(Given information)
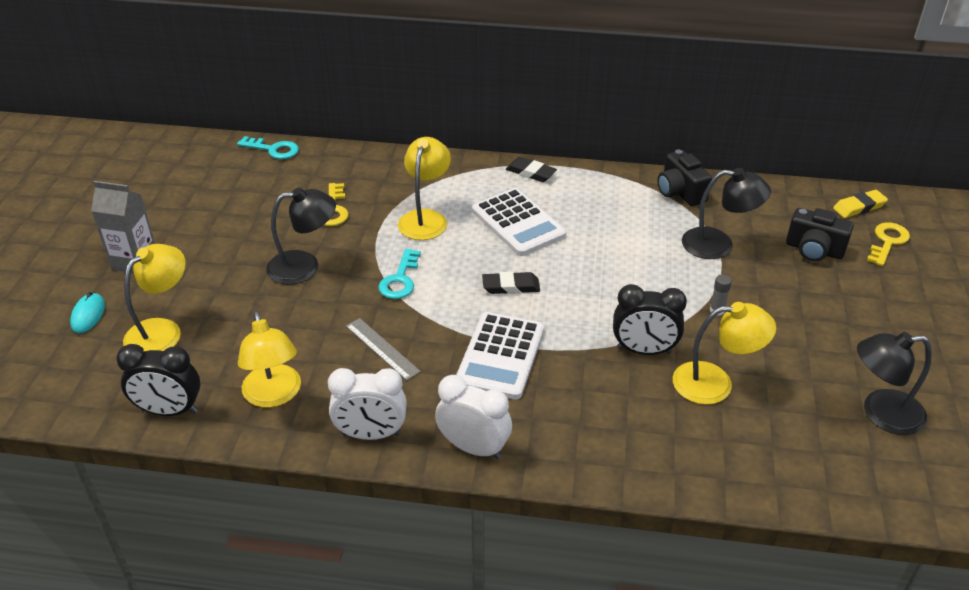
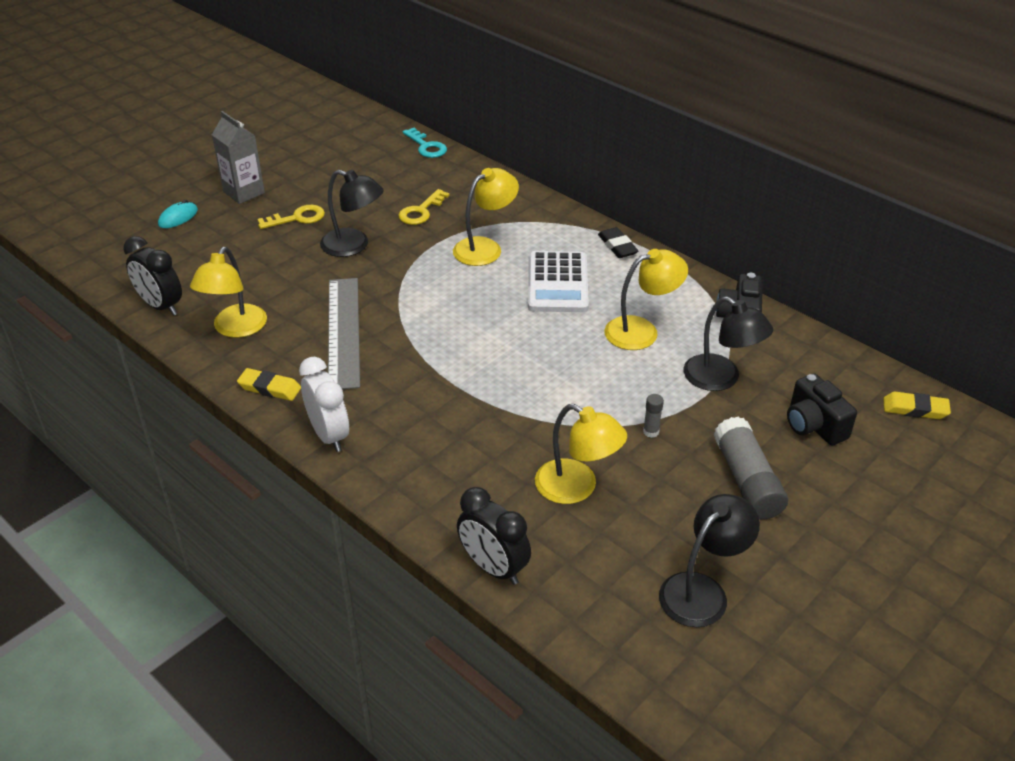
camera: 35 degrees right, 0 degrees up
(162, 331) = (211, 249): yellow lamp -> yellow lamp (641, 331)
(371, 434) = (269, 388): white clock -> yellow eraser
(382, 348) = (343, 331): grey ruler -> grey ruler, size x1.81
(400, 279) = (413, 286): turquoise key -> none
(500, 356) = (424, 379): white calculator -> none
(511, 286) = (493, 331): black eraser -> none
(644, 350) = (546, 432): black clock -> black clock (493, 567)
(818, 314) = (747, 480): none -> grey glue stick
(881, 413) = (702, 591): black lamp -> black lamp turned 105 degrees clockwise
(887, 242) = (905, 453): yellow key -> yellow key (297, 218)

(Work required)
Output nothing but the entries above, exactly, once the pictures are removed.

(Solution to this exercise)
camera: 35 degrees right, 0 degrees up
(162, 331) = (211, 249): yellow lamp -> yellow lamp (641, 331)
(371, 434) = (269, 388): white clock -> yellow eraser
(382, 348) = (343, 331): grey ruler -> grey ruler, size x1.81
(400, 279) = (413, 286): turquoise key -> none
(500, 356) = (424, 379): white calculator -> none
(511, 286) = (493, 331): black eraser -> none
(644, 350) = (546, 432): black clock -> black clock (493, 567)
(818, 314) = (747, 480): none -> grey glue stick
(881, 413) = (702, 591): black lamp -> black lamp turned 105 degrees clockwise
(887, 242) = (905, 453): yellow key -> yellow key (297, 218)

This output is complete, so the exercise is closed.